* [Task to carry out] On how many lines of the records below does the string "orange" appear? Reply with only the number.
*** Opening of Data for review ***
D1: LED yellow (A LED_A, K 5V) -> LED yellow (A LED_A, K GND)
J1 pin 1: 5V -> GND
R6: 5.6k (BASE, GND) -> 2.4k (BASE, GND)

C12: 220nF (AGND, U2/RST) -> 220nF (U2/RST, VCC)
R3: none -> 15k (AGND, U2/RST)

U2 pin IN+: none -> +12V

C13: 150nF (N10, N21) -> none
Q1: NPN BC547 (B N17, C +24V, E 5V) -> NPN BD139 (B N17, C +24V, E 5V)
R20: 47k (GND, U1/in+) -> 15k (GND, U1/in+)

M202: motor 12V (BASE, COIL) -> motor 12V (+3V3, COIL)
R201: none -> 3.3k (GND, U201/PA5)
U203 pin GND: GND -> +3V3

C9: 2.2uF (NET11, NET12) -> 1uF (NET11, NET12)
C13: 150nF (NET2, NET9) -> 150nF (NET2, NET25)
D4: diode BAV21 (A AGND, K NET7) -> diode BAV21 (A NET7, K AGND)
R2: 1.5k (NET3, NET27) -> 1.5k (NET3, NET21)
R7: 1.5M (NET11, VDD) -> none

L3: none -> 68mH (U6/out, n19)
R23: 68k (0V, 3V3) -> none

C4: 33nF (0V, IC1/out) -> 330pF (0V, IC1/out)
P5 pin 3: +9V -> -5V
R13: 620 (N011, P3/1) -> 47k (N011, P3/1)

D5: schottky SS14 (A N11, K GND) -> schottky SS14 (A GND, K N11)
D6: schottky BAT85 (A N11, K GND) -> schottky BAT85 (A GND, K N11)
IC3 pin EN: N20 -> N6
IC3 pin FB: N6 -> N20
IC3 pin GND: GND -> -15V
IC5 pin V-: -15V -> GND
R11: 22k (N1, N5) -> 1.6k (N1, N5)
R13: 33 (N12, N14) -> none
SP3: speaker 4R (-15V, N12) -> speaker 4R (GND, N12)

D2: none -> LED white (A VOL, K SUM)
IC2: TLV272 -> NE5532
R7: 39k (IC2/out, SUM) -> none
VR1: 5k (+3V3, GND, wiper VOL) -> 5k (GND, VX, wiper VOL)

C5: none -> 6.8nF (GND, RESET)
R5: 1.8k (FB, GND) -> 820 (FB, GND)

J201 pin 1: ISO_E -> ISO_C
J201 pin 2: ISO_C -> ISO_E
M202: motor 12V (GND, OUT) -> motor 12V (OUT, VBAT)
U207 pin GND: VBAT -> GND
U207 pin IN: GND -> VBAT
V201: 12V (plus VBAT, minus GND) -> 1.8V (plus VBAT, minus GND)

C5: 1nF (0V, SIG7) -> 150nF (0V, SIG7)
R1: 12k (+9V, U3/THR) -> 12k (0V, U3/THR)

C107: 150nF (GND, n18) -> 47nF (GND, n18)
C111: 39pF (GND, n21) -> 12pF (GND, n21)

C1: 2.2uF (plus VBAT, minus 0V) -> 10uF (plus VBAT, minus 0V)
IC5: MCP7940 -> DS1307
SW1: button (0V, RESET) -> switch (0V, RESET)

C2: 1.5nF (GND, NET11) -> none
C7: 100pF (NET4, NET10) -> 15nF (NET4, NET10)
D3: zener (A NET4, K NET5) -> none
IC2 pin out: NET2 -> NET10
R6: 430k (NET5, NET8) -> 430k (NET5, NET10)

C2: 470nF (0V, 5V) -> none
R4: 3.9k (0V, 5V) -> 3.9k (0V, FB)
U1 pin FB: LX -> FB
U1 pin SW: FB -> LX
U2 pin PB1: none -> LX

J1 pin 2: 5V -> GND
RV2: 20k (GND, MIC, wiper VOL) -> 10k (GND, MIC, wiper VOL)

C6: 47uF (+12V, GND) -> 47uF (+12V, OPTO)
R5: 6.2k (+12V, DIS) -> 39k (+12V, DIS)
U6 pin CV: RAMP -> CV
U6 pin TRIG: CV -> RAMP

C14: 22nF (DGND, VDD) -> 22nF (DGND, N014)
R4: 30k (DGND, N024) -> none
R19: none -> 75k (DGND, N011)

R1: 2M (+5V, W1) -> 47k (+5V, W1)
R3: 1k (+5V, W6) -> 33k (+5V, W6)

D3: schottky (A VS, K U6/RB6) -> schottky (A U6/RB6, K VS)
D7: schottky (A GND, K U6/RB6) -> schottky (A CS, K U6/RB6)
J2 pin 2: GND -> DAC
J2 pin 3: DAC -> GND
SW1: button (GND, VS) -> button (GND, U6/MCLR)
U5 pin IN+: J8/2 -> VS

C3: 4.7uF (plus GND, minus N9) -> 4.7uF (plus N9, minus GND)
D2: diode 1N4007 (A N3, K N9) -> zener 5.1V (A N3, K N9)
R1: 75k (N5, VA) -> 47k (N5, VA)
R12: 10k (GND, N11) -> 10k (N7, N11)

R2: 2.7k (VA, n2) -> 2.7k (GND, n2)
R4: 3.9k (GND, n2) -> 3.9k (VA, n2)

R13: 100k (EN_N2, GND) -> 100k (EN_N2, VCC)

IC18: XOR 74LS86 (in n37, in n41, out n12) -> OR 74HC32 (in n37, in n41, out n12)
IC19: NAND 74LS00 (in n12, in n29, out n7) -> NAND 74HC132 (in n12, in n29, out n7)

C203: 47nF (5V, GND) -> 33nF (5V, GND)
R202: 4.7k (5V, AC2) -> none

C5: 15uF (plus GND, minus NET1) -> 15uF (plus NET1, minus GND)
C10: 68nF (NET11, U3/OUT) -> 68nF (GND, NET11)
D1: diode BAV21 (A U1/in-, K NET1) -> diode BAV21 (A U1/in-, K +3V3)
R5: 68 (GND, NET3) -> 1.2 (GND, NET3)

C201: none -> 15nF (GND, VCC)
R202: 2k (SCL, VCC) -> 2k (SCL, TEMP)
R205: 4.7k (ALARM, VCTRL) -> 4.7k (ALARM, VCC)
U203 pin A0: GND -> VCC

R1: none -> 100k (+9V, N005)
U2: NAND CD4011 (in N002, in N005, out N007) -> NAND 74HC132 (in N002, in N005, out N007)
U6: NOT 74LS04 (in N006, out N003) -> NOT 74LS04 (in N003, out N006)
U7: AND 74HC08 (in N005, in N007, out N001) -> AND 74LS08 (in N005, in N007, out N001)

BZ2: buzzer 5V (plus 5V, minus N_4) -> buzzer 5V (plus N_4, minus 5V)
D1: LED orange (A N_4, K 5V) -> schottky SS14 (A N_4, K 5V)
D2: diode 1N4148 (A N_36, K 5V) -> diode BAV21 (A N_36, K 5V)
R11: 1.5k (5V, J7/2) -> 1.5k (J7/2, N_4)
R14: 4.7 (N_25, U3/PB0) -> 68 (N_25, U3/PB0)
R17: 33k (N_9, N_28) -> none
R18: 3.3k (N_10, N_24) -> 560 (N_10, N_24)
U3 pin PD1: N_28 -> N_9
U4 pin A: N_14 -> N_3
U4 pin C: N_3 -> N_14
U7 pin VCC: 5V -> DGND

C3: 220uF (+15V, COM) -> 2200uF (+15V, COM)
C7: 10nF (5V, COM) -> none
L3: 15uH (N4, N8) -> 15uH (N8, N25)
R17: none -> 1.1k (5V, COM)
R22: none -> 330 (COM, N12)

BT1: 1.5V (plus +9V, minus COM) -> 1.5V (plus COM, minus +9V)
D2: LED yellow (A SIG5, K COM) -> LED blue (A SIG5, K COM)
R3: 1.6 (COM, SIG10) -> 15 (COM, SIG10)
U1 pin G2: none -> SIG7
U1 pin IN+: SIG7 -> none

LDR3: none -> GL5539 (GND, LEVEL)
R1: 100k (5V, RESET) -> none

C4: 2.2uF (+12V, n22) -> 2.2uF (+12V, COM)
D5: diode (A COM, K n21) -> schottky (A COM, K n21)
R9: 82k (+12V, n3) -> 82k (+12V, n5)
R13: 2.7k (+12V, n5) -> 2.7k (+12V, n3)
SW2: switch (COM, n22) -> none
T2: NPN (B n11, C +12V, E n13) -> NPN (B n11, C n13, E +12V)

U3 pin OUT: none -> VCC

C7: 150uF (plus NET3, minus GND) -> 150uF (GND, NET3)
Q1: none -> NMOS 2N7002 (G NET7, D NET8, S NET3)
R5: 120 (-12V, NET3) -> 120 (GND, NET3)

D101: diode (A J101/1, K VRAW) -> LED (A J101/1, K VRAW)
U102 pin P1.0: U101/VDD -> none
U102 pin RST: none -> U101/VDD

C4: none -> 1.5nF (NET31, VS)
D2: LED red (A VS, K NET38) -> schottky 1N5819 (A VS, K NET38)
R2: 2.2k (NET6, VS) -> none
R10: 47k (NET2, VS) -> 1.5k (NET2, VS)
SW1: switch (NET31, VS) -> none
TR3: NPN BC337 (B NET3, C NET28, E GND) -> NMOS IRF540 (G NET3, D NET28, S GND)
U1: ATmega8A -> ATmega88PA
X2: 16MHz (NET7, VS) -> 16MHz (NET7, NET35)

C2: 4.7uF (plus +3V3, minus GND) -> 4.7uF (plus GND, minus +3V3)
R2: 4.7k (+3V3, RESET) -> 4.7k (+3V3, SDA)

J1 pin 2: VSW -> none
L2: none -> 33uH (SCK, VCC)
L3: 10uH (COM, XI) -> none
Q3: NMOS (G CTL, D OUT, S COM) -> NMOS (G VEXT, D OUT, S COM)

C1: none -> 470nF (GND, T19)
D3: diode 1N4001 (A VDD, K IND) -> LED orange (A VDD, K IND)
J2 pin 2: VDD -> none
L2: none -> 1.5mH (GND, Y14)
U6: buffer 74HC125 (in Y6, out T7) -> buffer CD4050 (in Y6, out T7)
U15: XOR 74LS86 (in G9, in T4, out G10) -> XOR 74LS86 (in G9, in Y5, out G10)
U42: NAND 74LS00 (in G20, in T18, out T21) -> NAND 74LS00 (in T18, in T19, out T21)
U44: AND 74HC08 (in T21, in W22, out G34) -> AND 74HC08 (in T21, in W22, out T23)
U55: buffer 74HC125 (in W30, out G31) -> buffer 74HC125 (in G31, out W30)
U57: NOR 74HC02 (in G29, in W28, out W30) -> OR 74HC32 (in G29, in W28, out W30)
*** Close of Data for review ***
* [Response to this task] 2